> [EXERCISE AIM]
With the pictures omitted, write out all of the listing exactly.

+++

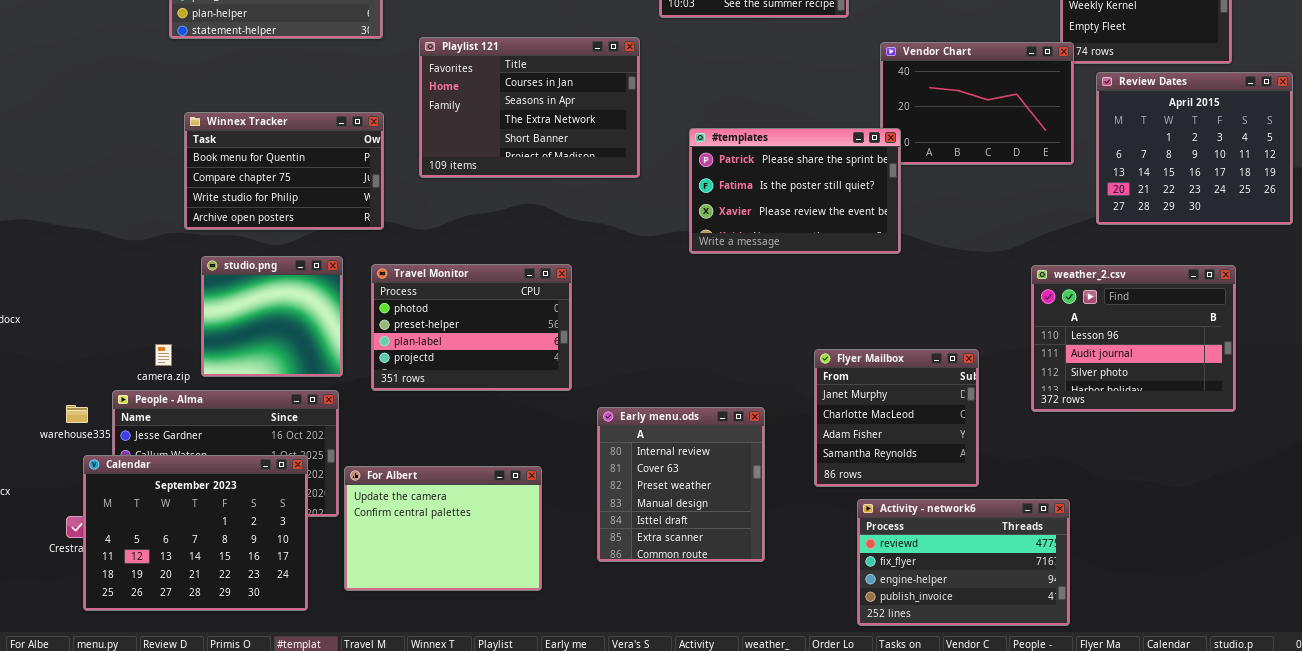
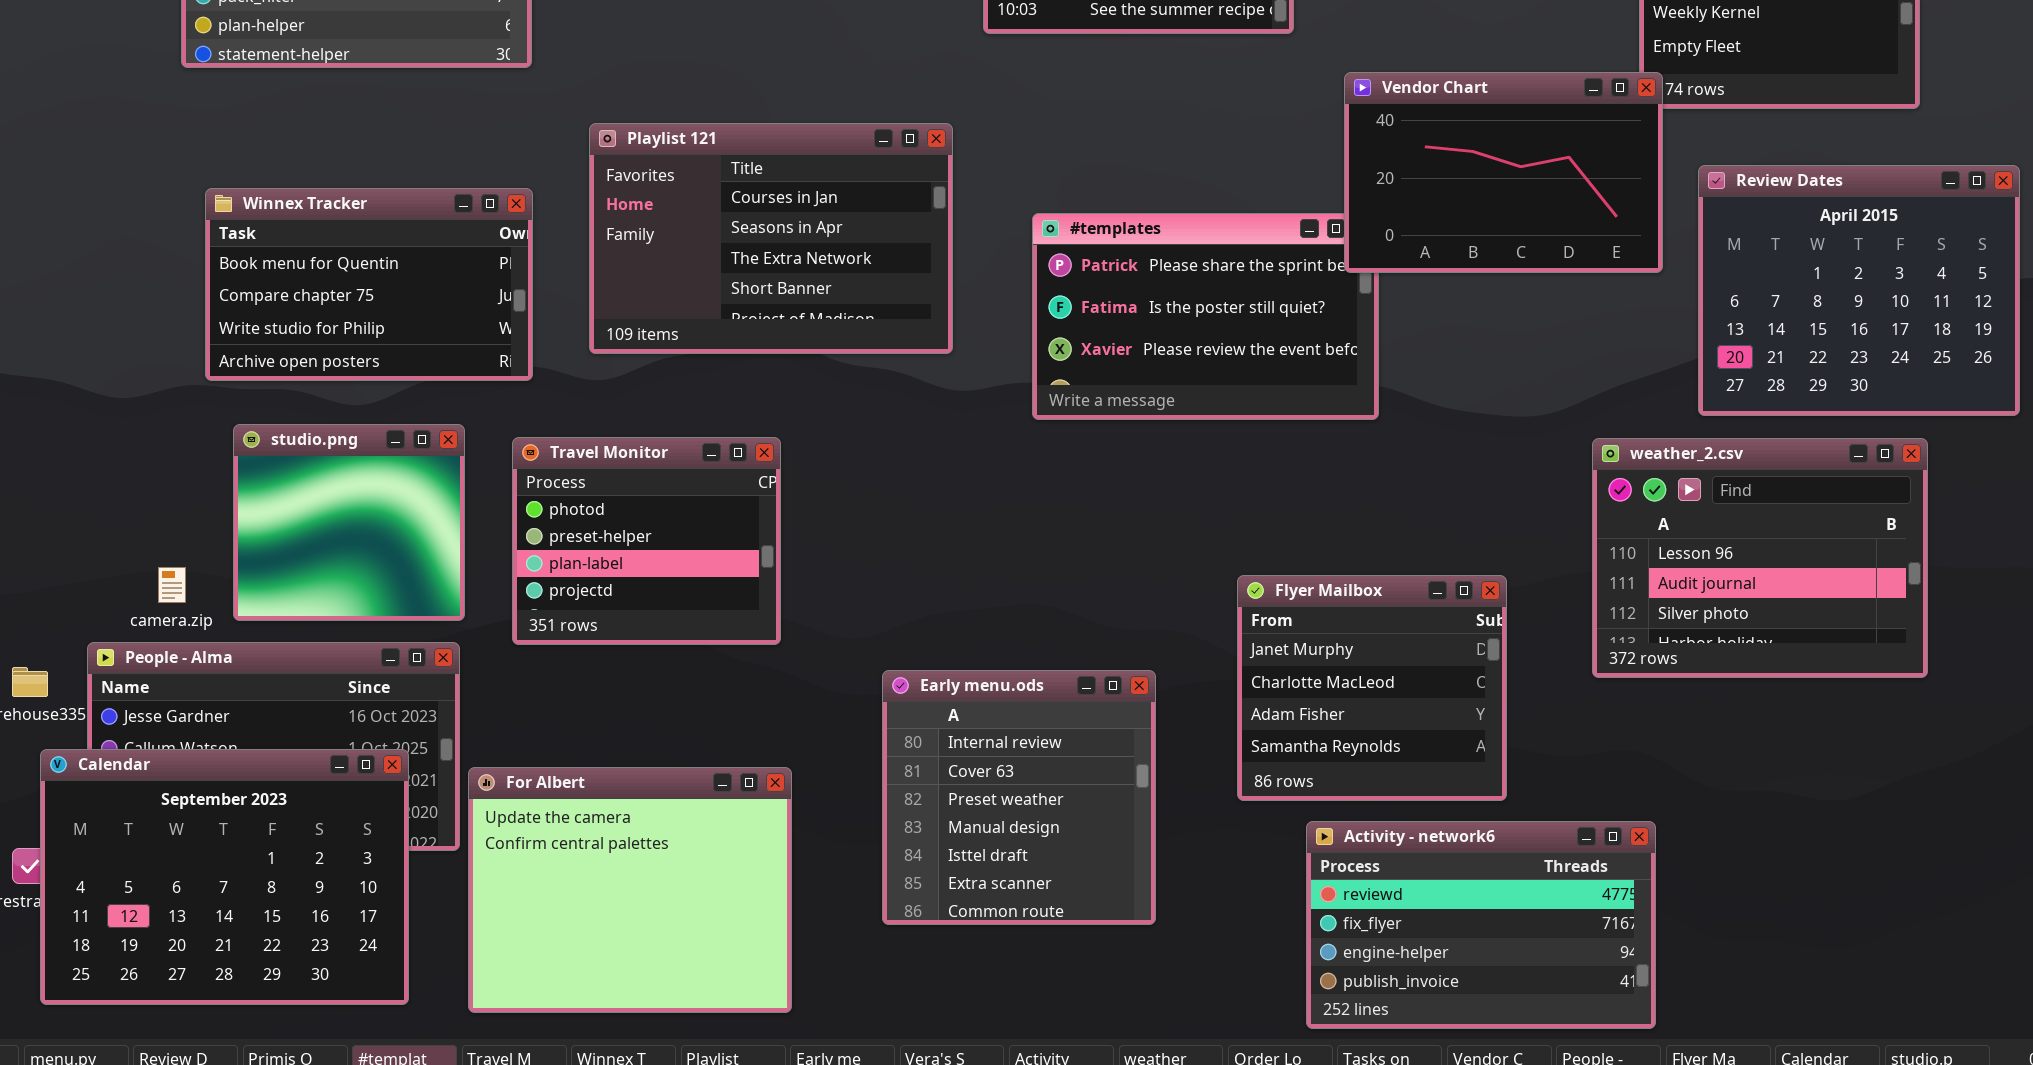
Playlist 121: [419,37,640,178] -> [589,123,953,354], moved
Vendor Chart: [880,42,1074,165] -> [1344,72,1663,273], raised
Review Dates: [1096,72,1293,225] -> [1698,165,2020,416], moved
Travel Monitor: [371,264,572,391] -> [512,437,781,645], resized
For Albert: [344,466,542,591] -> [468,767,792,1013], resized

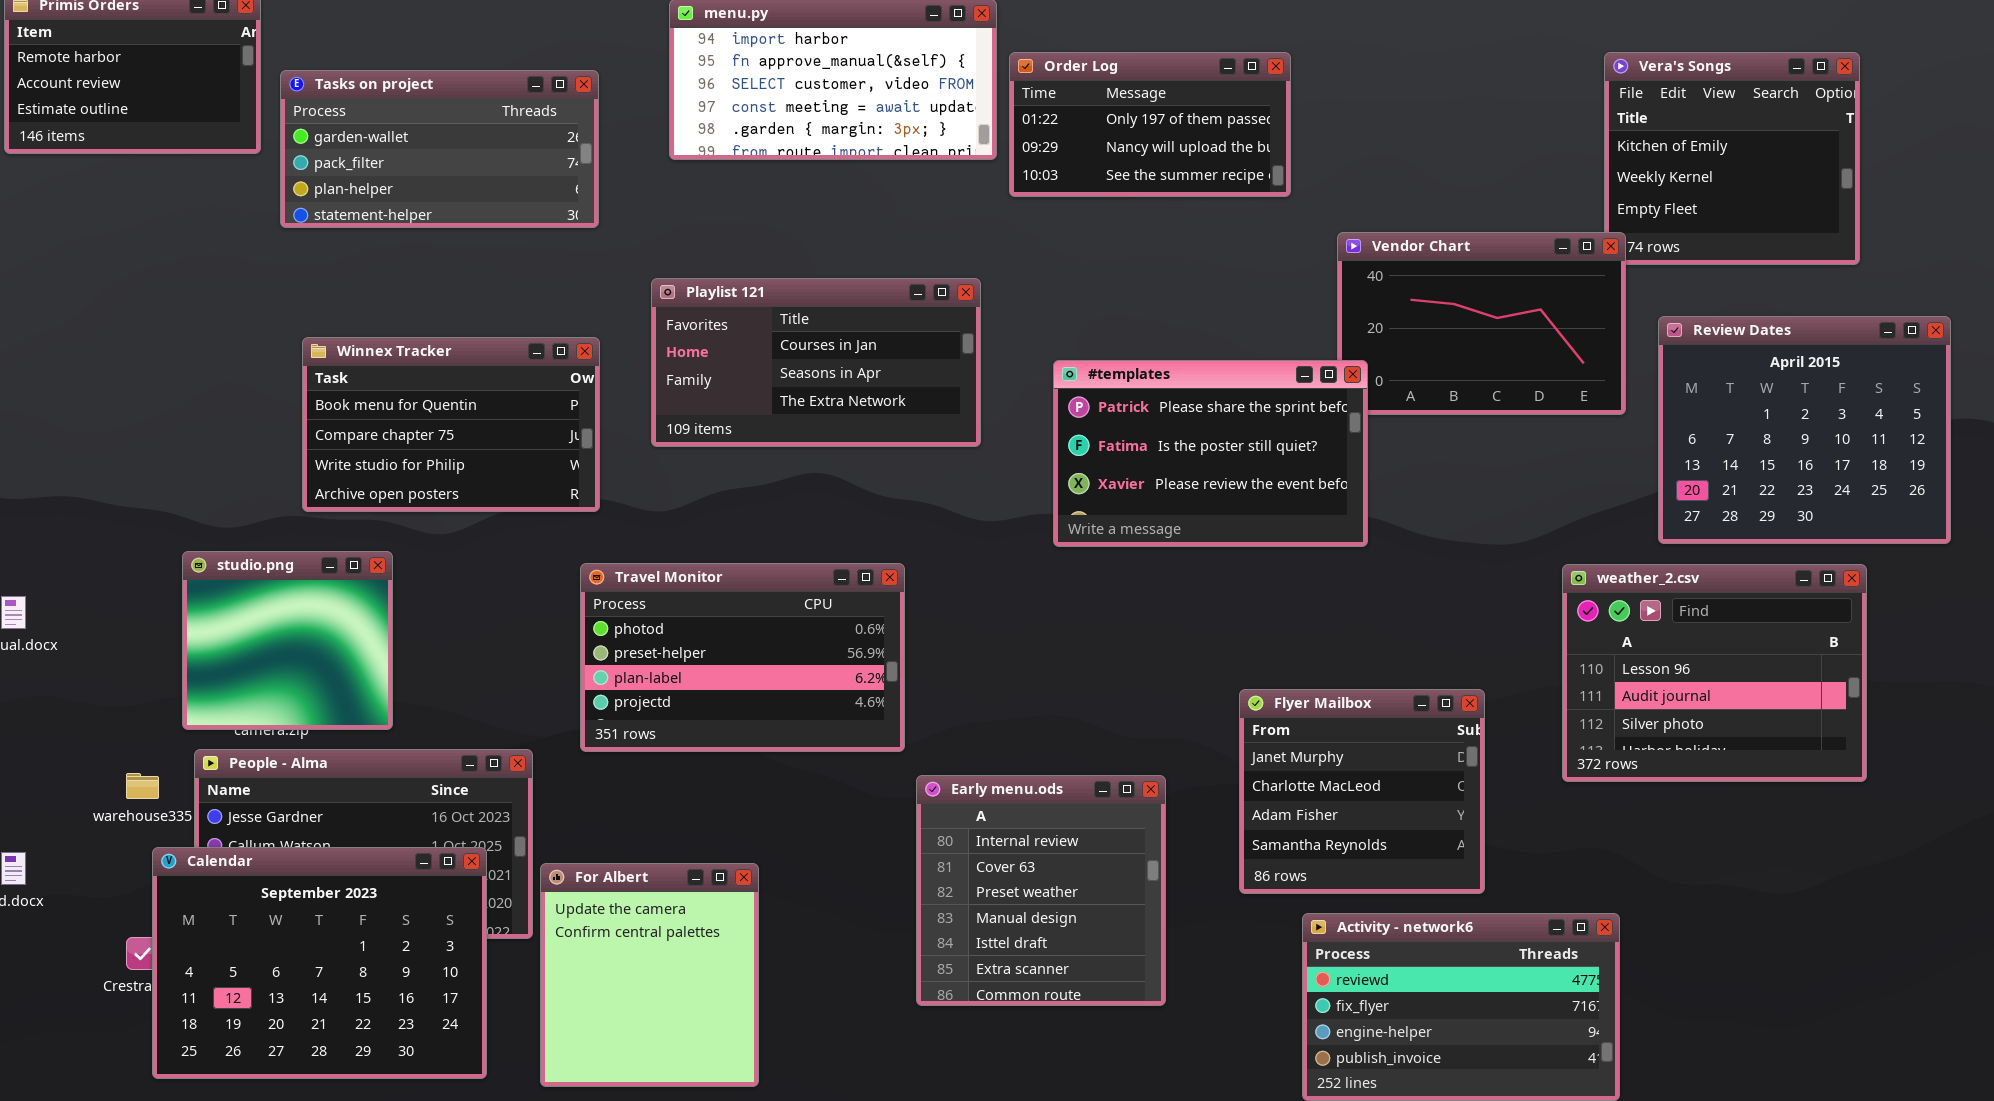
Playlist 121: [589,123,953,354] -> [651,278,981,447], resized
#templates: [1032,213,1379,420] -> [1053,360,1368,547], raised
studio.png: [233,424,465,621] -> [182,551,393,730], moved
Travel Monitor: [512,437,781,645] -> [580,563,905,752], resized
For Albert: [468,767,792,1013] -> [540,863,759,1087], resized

+++

> [EXERCISE ANSWER]
Playlist 121: [419,37,640,178] -> [589,123,953,354], moved
Vendor Chart: [880,42,1074,165] -> [1344,72,1663,273], raised
Review Dates: [1096,72,1293,225] -> [1698,165,2020,416], moved
Travel Monitor: [371,264,572,391] -> [512,437,781,645], resized
For Albert: [344,466,542,591] -> [468,767,792,1013], resized

Playlist 121: [589,123,953,354] -> [651,278,981,447], resized
#templates: [1032,213,1379,420] -> [1053,360,1368,547], raised
studio.png: [233,424,465,621] -> [182,551,393,730], moved
Travel Monitor: [512,437,781,645] -> [580,563,905,752], resized
For Albert: [468,767,792,1013] -> [540,863,759,1087], resized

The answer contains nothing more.